WORKING DATA below:

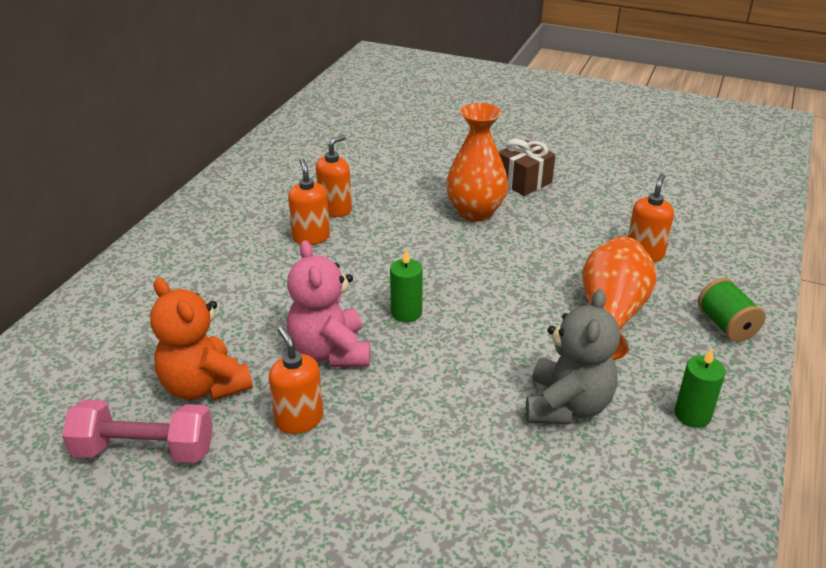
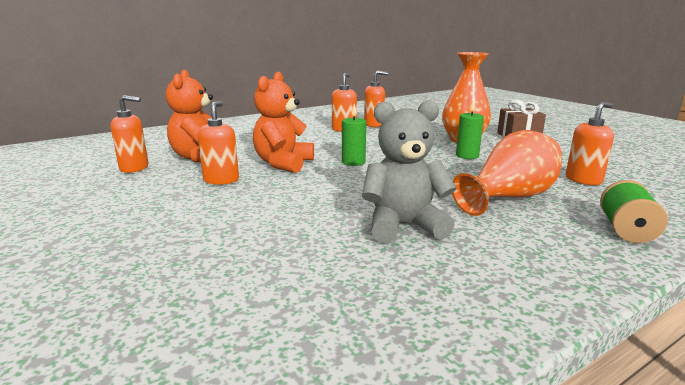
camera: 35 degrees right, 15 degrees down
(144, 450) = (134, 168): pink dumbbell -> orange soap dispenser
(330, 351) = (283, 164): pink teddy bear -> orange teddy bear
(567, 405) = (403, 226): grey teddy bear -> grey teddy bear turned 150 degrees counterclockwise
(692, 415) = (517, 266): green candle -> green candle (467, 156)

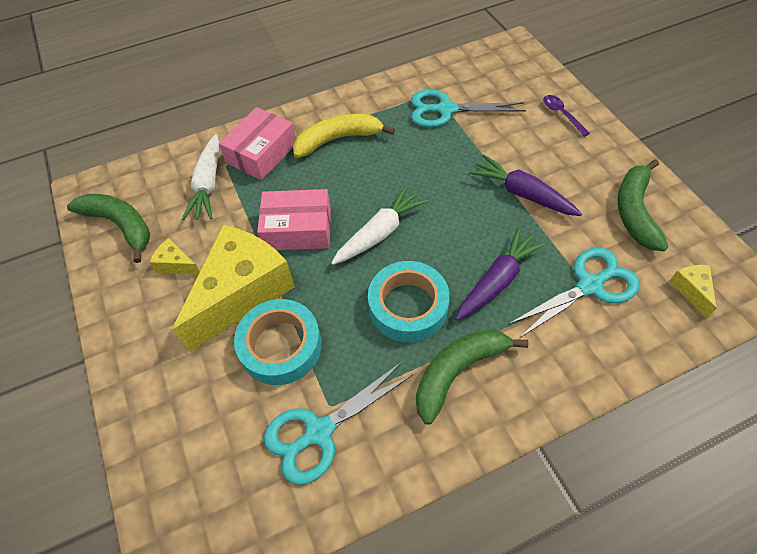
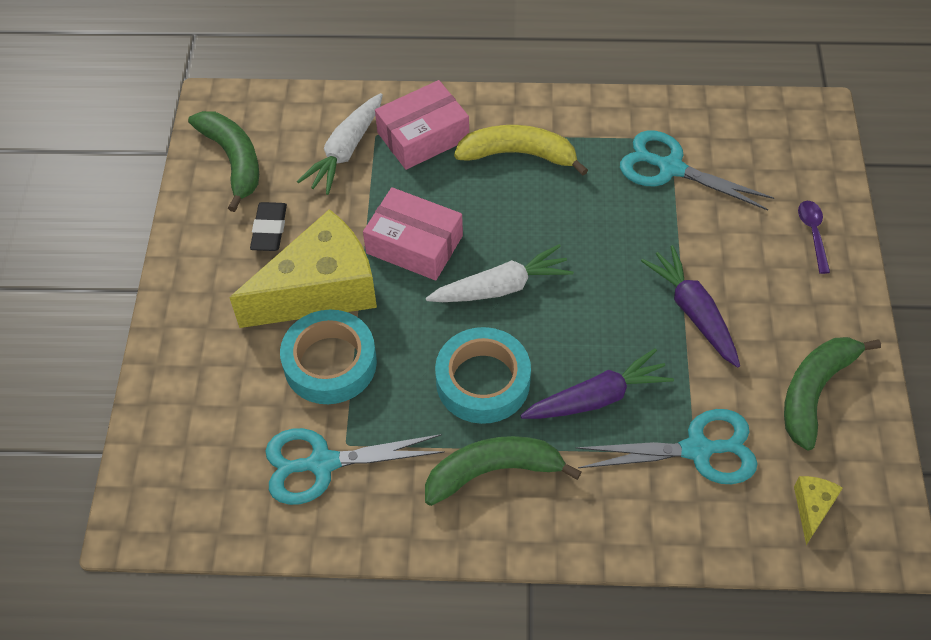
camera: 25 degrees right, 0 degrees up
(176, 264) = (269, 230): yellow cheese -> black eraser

End of WORKING DATA.

**EXERCISE OBJECTIVE**
Which lines in the data above hold the string "degrees"? Show each one.

**YOUR RESPONSE**
camera: 35 degrees right, 15 degrees down
(567, 405) = (403, 226): grey teddy bear -> grey teddy bear turned 150 degrees counterclockwise
camera: 25 degrees right, 0 degrees up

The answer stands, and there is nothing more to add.